Quote exactly, and only, the lines of the material below from the line with "(87, 593) = (167, 221): pink" through the line with "(631, 474) = (738, 312): blue".

» STORED DATA:
——
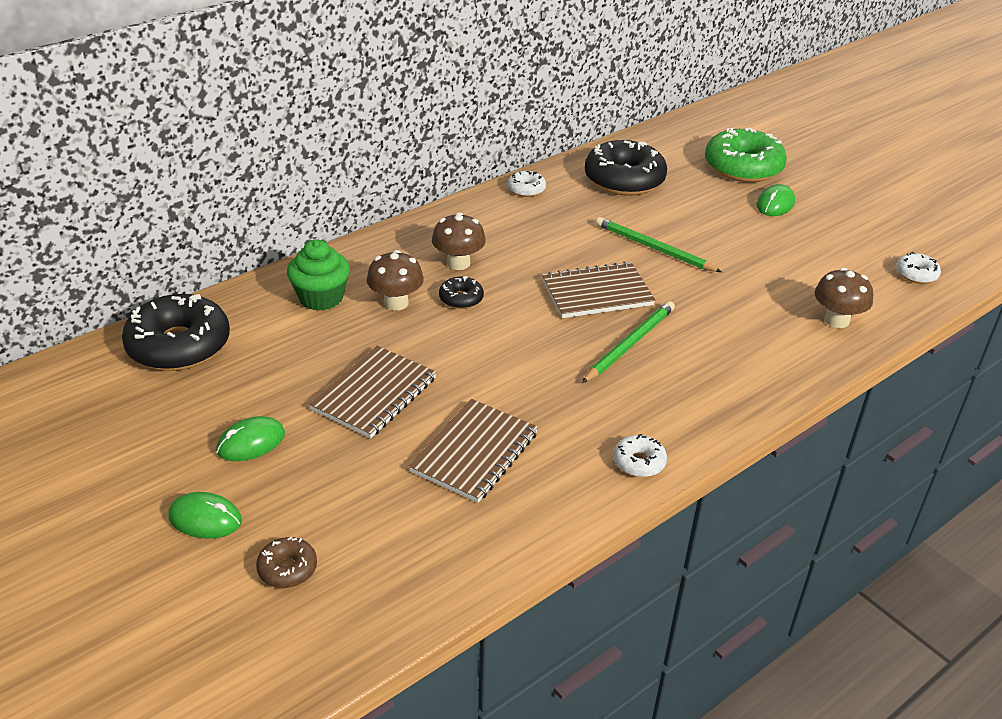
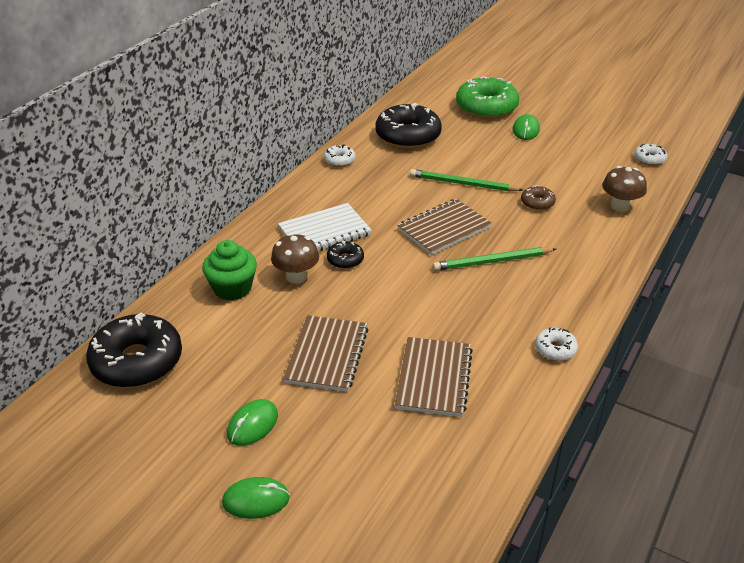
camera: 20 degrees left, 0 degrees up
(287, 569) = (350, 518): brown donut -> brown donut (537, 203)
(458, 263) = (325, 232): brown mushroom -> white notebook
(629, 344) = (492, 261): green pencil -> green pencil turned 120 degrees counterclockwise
——
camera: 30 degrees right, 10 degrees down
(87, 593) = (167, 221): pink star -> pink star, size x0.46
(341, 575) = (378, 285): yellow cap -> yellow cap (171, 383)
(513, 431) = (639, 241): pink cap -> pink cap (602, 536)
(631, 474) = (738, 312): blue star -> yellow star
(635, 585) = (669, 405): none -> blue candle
——
» EXERCISE SOLUTION:
(87, 593) = (167, 221): pink star -> pink star, size x0.46
(341, 575) = (378, 285): yellow cap -> yellow cap (171, 383)
(513, 431) = (639, 241): pink cap -> pink cap (602, 536)
(631, 474) = (738, 312): blue star -> yellow star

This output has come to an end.